TASK DIRECTIONS: Check every line of the data below for "bowling". Copy each one that has it.

DATASET EXTRACT:
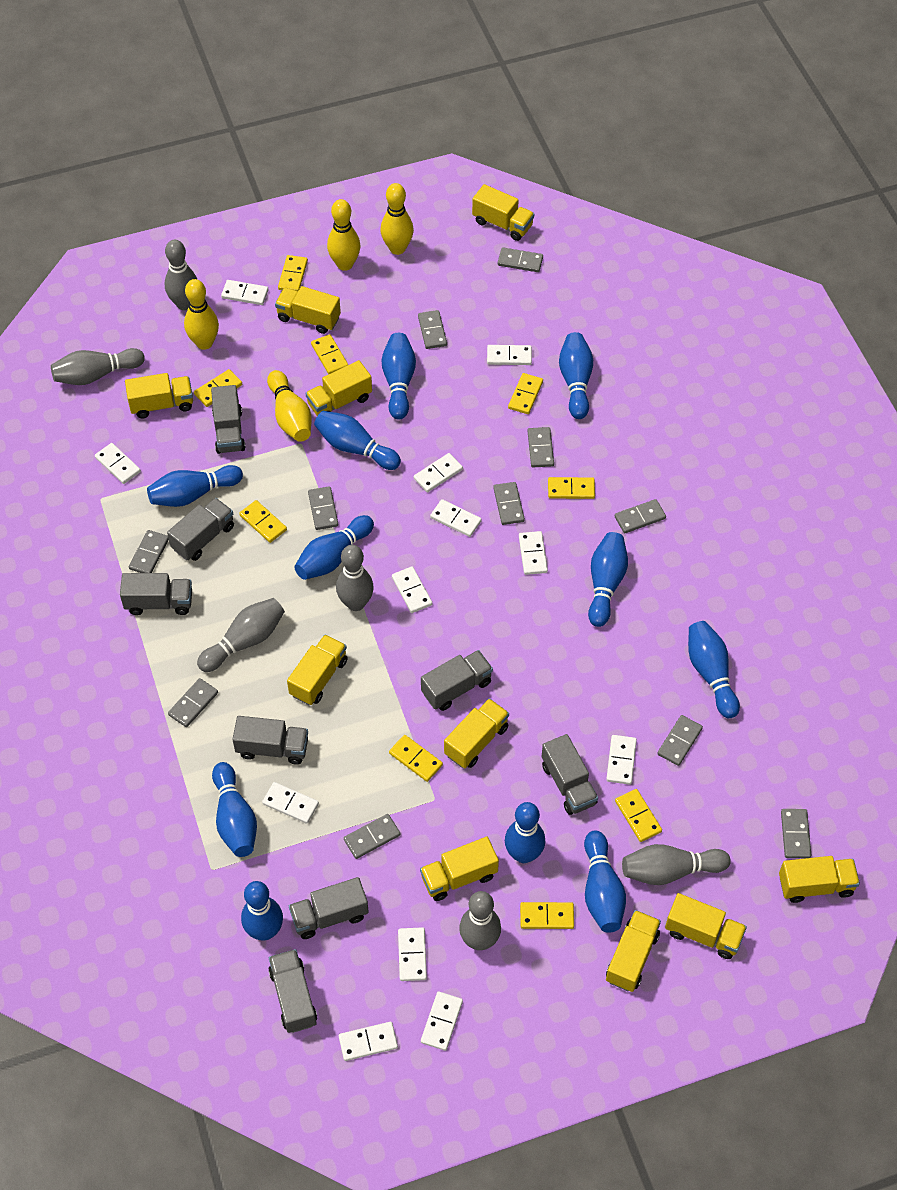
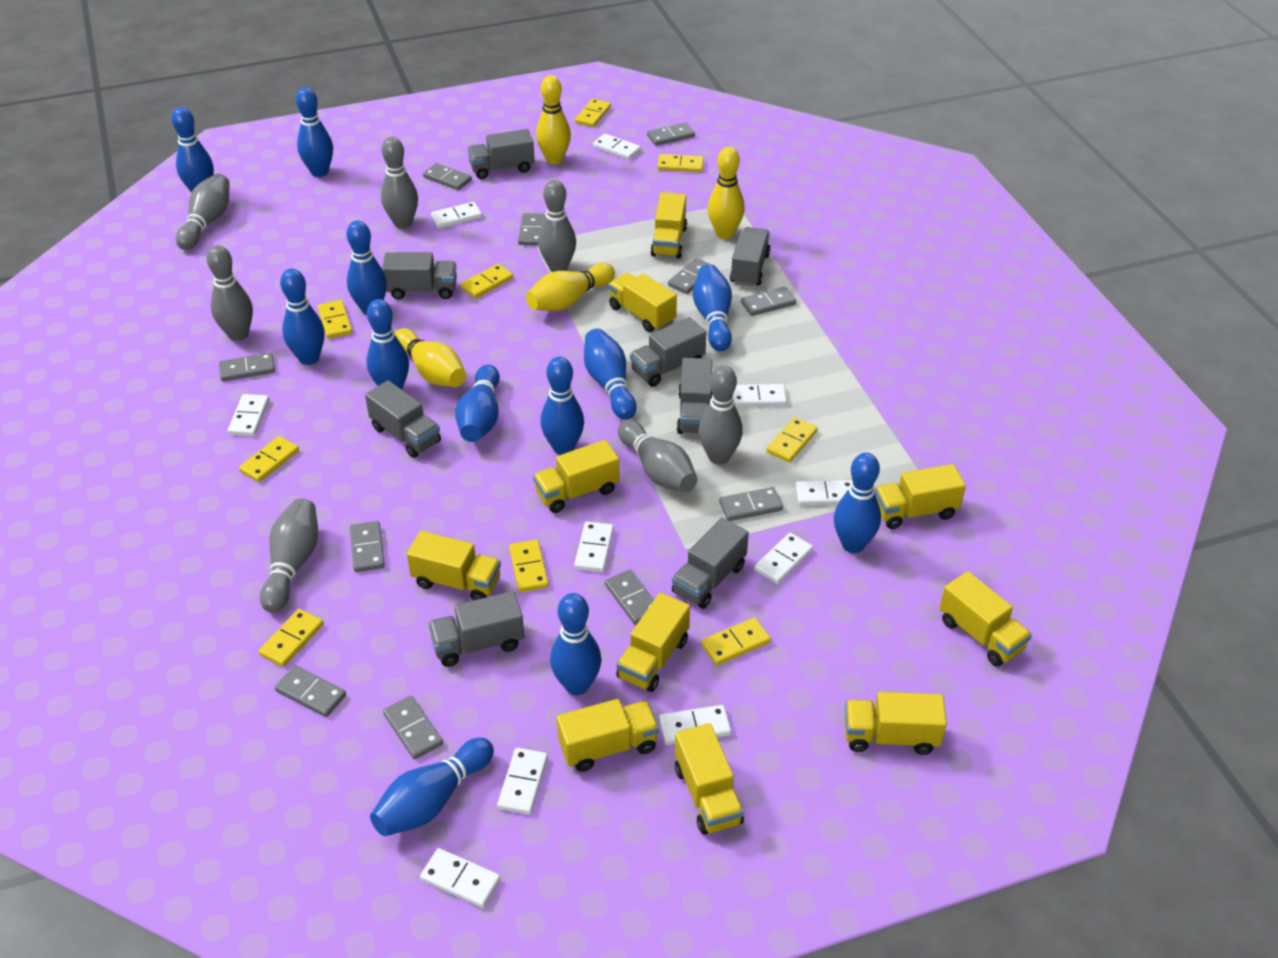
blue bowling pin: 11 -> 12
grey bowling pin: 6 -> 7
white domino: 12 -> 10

RESPONSE BELOW:
blue bowling pin: 11 -> 12
grey bowling pin: 6 -> 7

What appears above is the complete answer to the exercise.